[WHAT TO WORK ON]
Locate each line in the records containing "black". Copy it.

[SUPPLIED DATA]
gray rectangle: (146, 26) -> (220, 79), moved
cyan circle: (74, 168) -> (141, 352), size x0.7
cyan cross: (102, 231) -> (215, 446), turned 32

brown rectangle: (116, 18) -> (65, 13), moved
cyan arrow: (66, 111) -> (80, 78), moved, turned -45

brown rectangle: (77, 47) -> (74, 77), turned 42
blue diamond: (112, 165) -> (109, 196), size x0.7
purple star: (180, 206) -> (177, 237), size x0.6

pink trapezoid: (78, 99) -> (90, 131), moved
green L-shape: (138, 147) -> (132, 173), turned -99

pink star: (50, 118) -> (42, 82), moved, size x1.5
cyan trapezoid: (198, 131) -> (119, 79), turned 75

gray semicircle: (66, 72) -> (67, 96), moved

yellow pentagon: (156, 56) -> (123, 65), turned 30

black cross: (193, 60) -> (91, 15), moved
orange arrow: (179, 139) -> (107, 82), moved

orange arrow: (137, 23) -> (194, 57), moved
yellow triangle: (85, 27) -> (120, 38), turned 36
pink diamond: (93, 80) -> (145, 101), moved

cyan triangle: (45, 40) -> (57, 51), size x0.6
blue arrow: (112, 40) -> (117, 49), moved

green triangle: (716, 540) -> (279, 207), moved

--

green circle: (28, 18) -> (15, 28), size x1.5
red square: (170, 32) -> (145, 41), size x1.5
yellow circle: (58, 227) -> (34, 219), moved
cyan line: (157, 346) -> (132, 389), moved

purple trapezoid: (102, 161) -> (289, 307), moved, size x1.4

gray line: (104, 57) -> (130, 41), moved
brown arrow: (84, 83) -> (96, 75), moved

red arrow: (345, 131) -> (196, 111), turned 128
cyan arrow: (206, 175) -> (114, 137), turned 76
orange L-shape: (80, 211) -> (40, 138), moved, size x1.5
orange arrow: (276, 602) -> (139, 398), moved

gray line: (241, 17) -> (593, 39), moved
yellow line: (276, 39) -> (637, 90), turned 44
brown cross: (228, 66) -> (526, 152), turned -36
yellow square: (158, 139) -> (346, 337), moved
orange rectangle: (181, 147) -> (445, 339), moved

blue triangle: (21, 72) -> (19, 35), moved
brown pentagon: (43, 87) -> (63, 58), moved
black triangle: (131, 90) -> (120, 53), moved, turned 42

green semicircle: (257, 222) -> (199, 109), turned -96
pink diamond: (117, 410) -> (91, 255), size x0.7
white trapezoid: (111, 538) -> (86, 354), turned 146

...

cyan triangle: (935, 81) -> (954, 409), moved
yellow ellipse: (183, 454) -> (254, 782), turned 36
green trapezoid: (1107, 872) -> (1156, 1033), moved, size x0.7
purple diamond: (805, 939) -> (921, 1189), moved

[COMPLETED EXERCISE]
black cross: (193, 60) -> (91, 15), moved
black triangle: (131, 90) -> (120, 53), moved, turned 42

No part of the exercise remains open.